▸ **Goal of the exercise**
From the line that contains "R7: 4.7 (+5V, N1) -> 4.7 (+5V, N16)" through the line that contains "R9: none -> 10k (COM, N1)", output every line of the listing below exactly and leave out all the rest.

▸ **Information supplied**
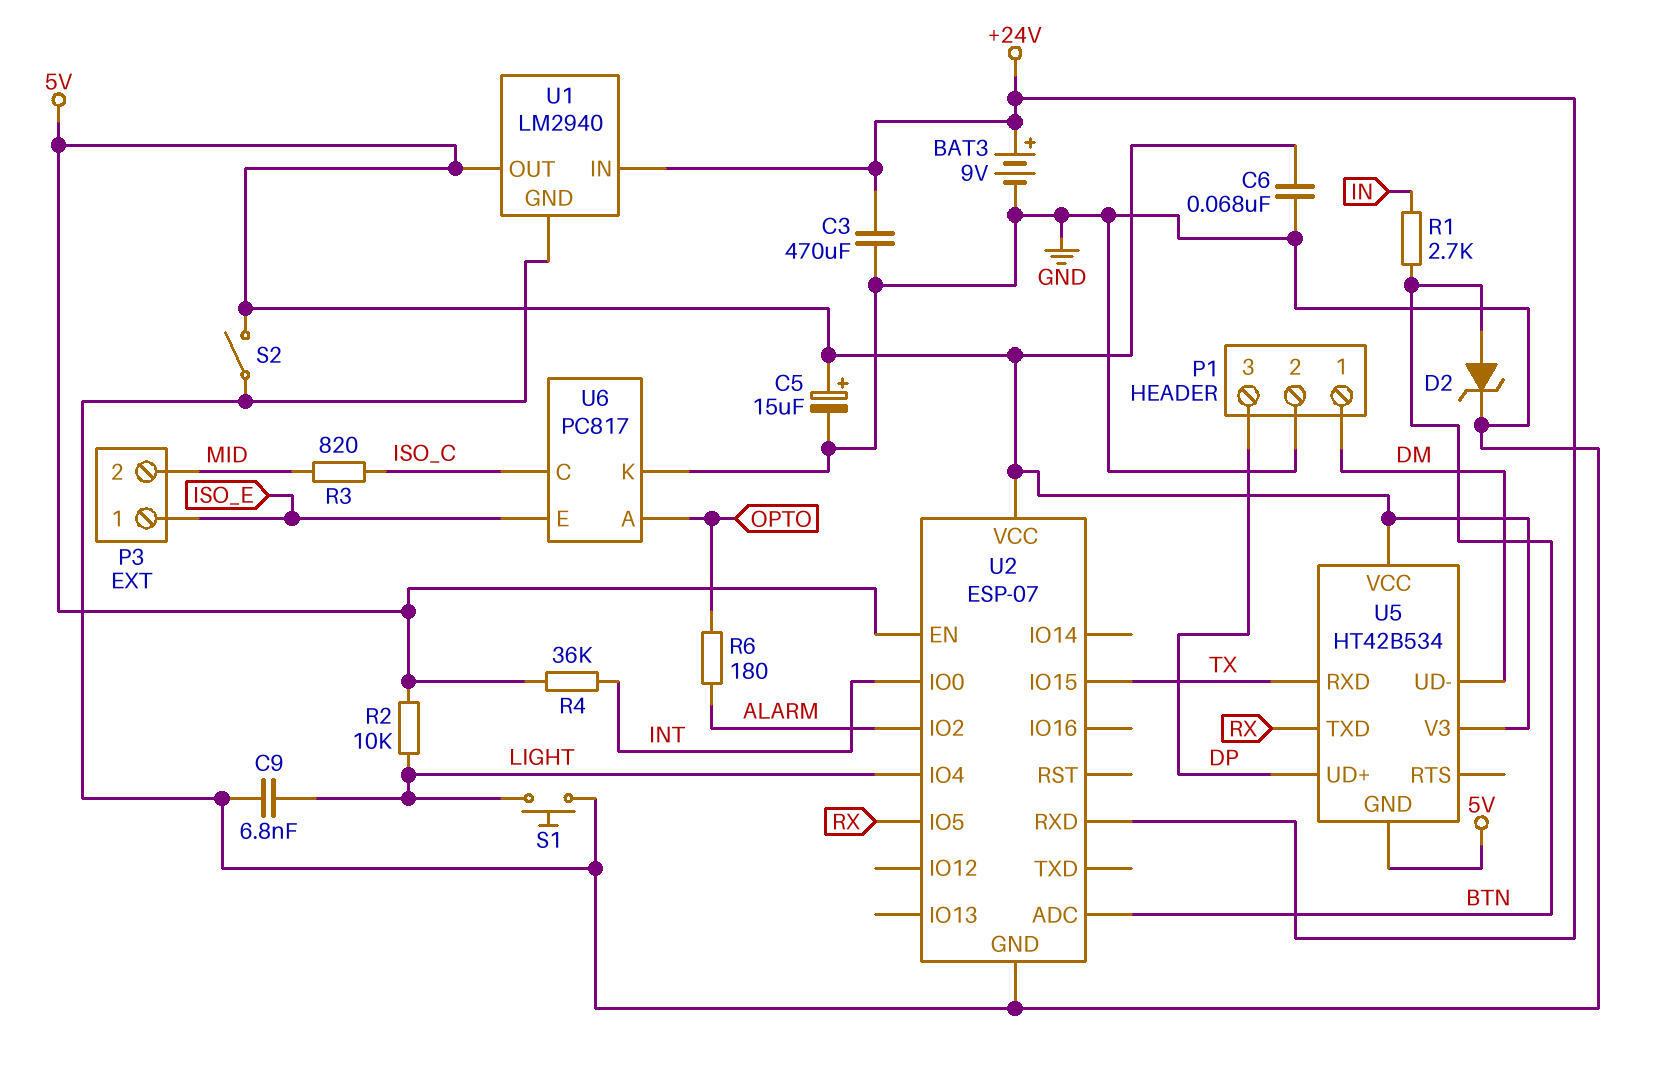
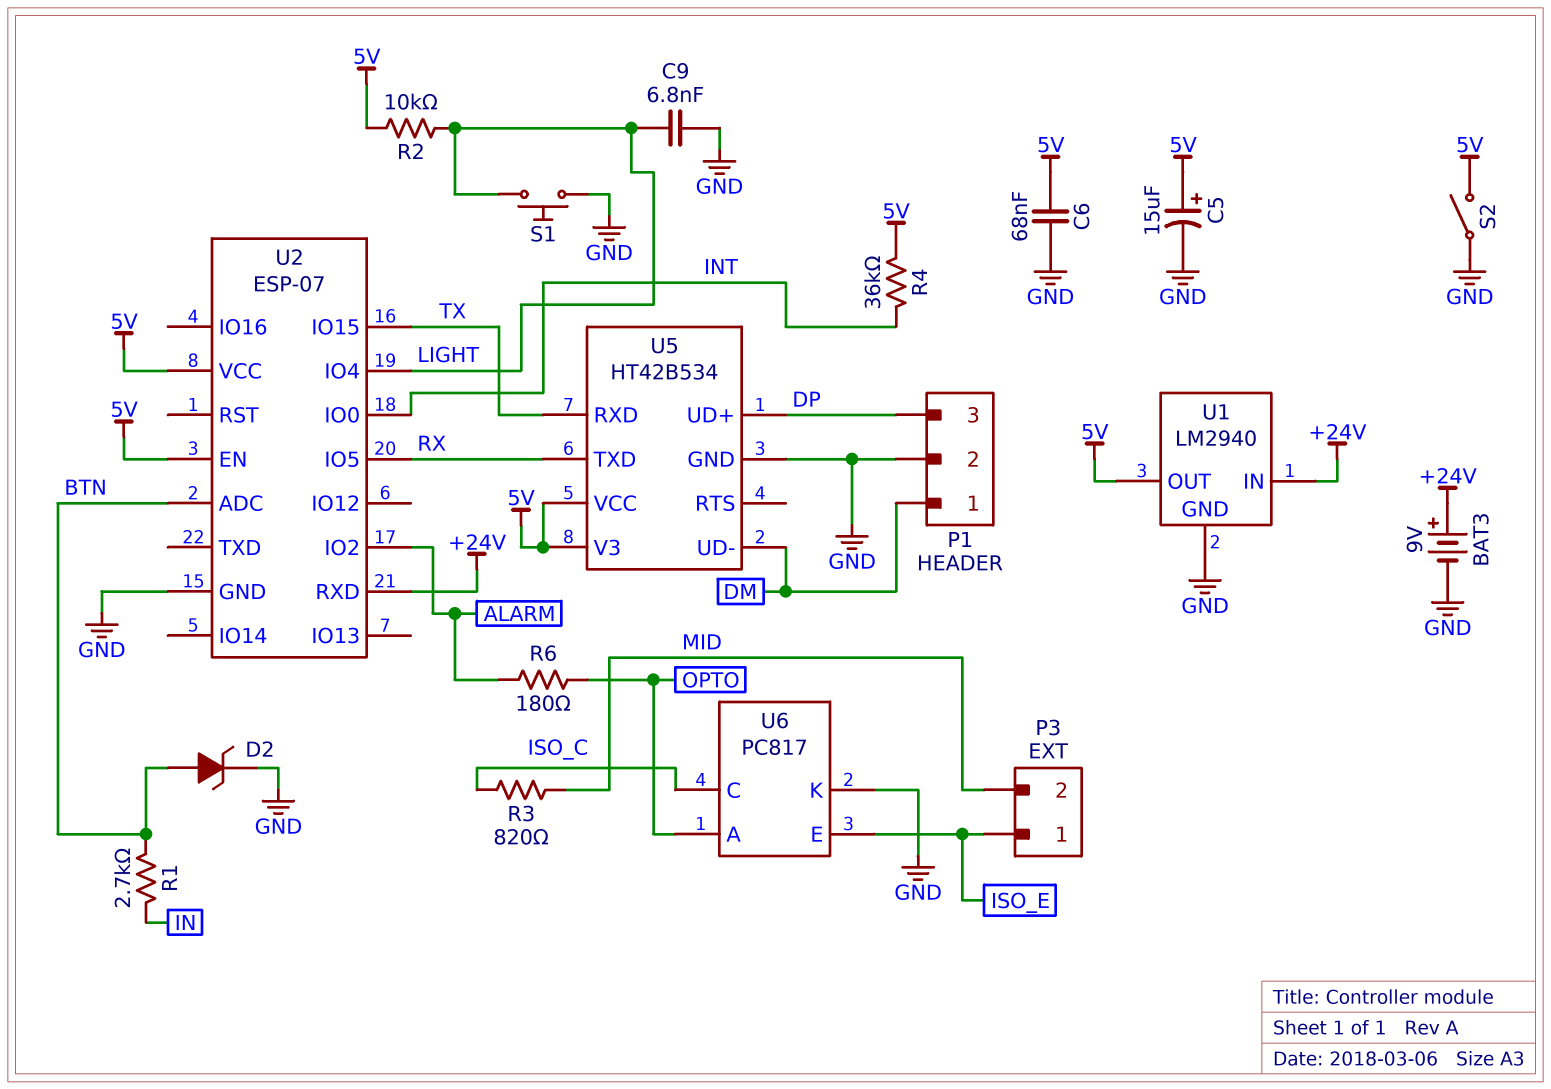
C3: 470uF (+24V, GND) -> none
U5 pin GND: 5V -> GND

--

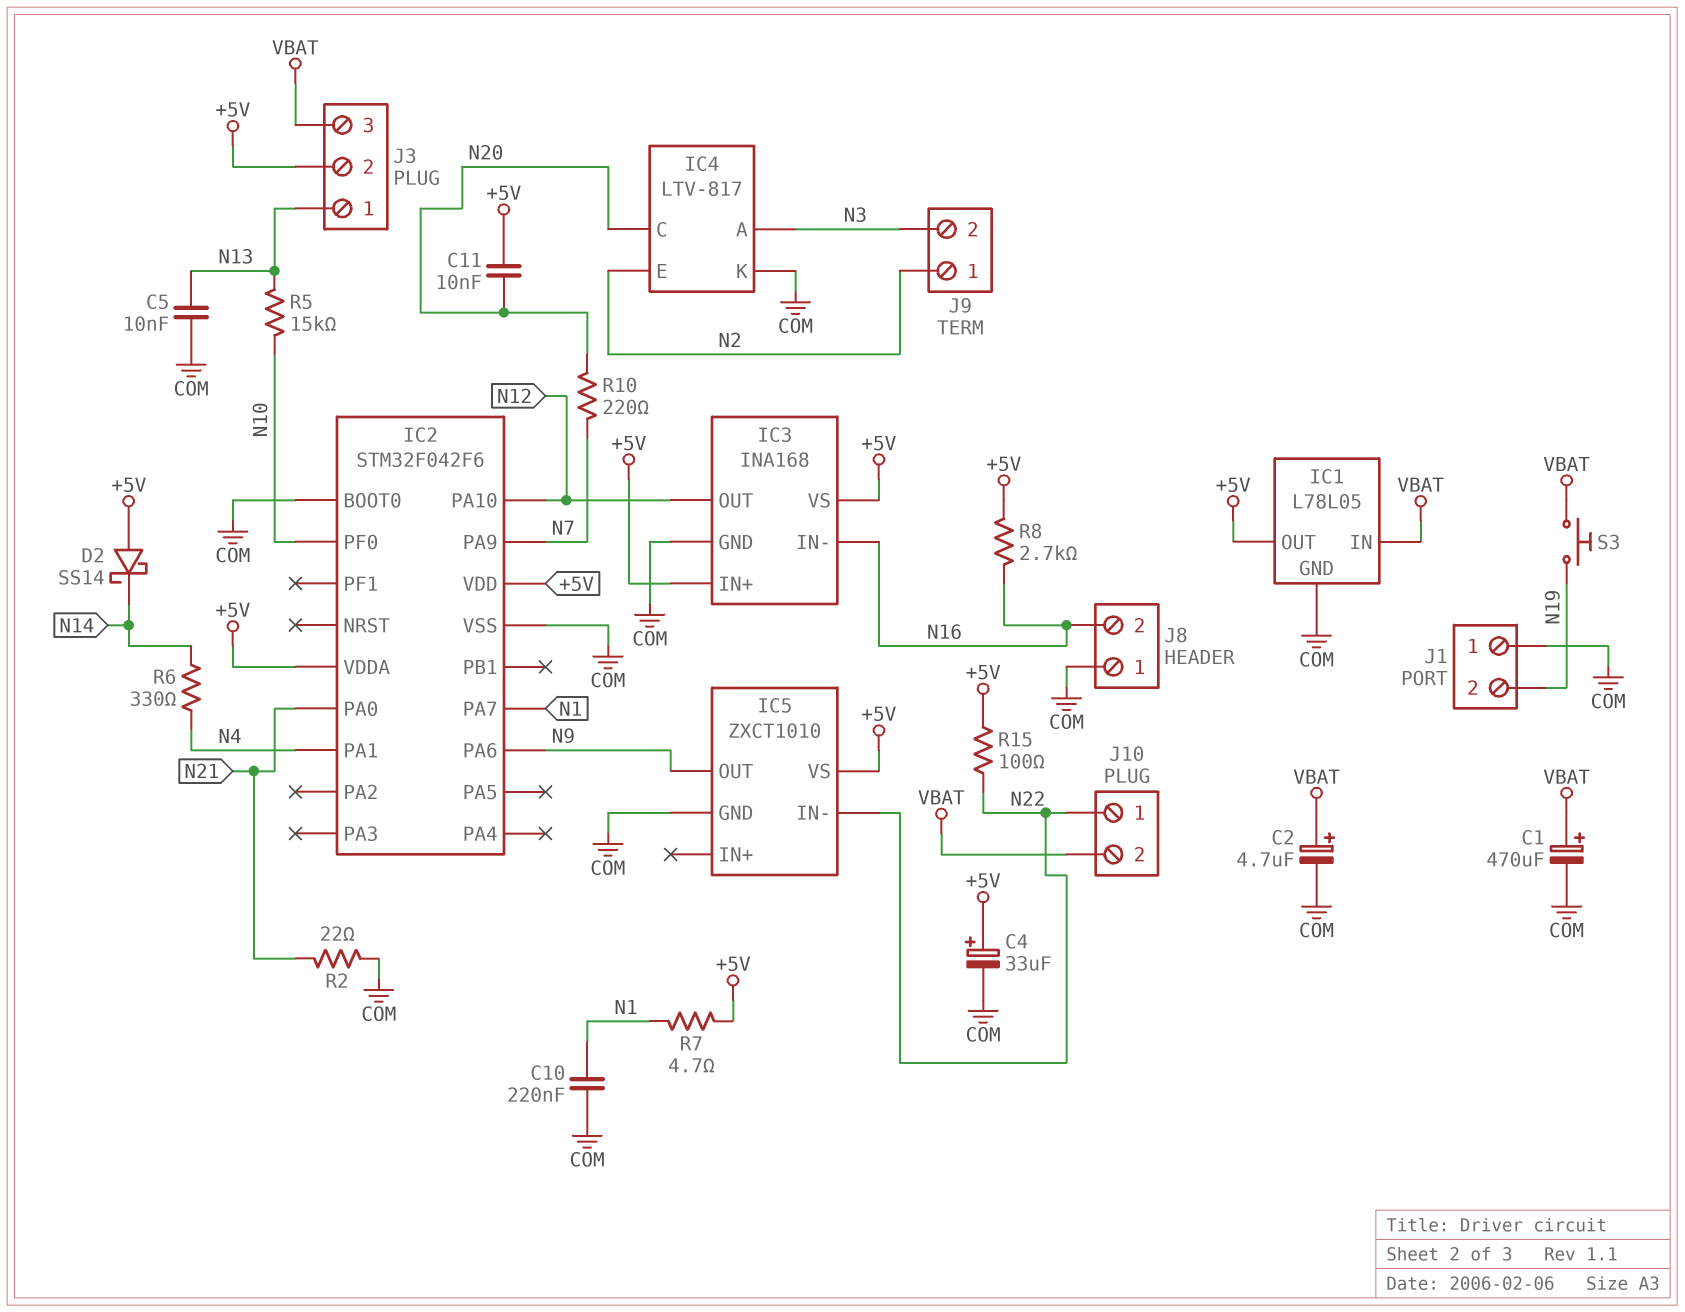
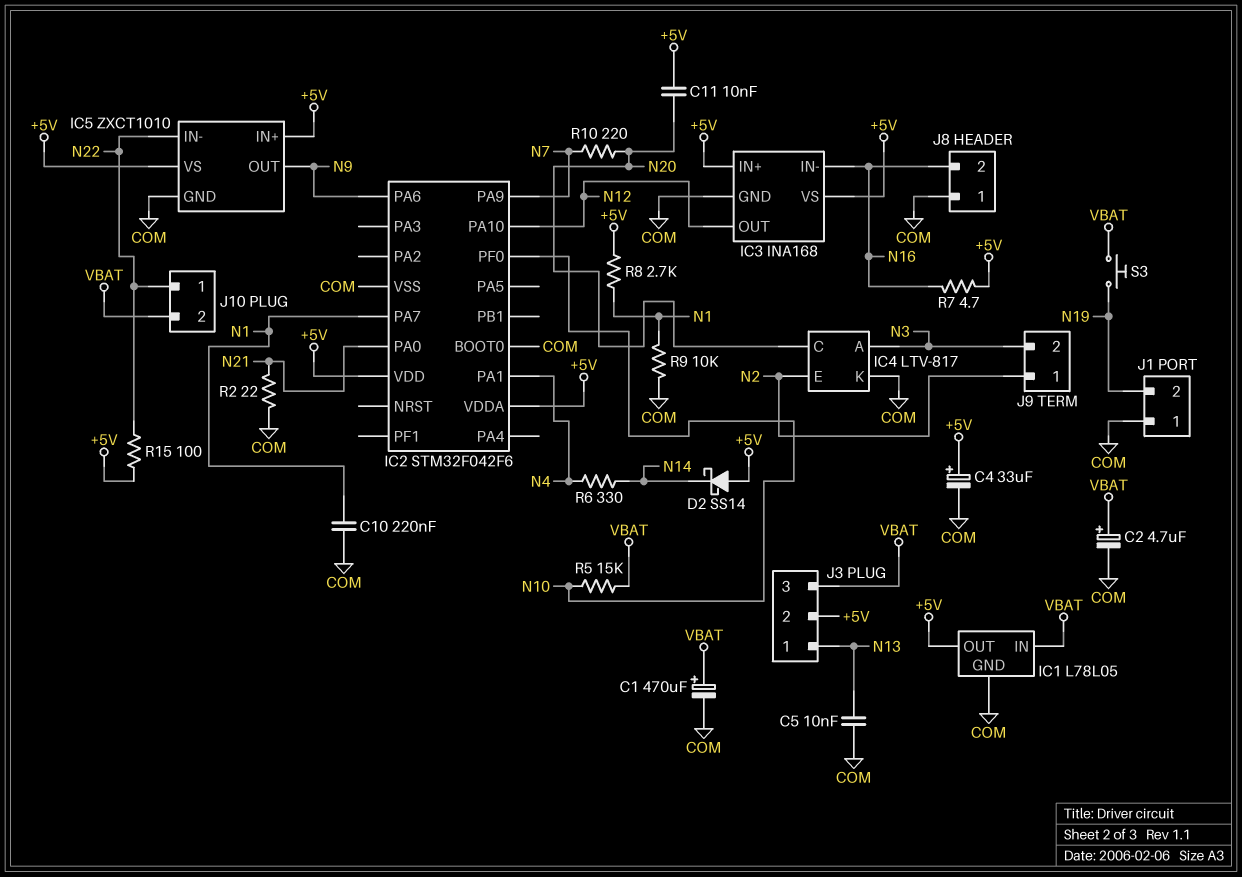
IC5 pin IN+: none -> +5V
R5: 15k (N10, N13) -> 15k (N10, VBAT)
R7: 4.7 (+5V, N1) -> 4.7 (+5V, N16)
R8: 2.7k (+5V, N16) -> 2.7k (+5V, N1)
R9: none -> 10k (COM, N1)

▸ **Answer space**
R7: 4.7 (+5V, N1) -> 4.7 (+5V, N16)
R8: 2.7k (+5V, N16) -> 2.7k (+5V, N1)
R9: none -> 10k (COM, N1)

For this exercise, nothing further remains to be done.